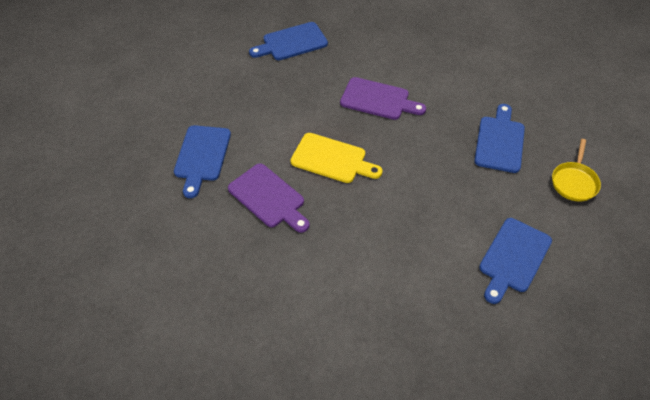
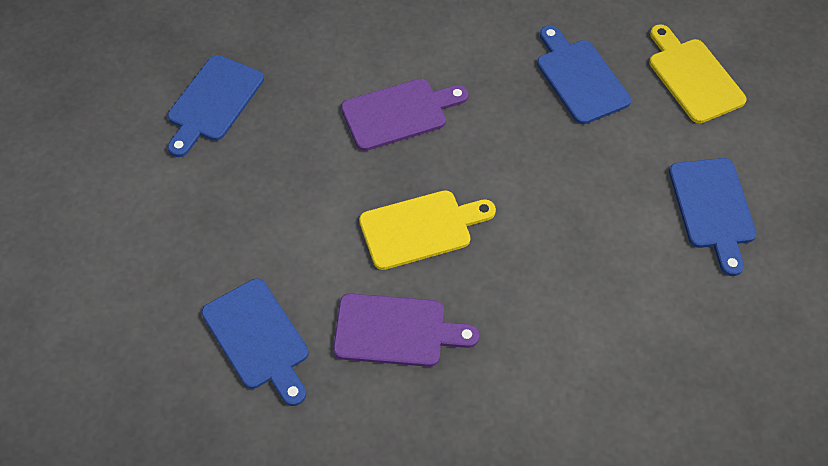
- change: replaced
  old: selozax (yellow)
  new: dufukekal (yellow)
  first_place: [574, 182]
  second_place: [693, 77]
----
**What is expected**
Every record above should be set down exactly, with the pictures left out.

**Task response**
- change: replaced
  old: selozax (yellow)
  new: dufukekal (yellow)
  first_place: [574, 182]
  second_place: [693, 77]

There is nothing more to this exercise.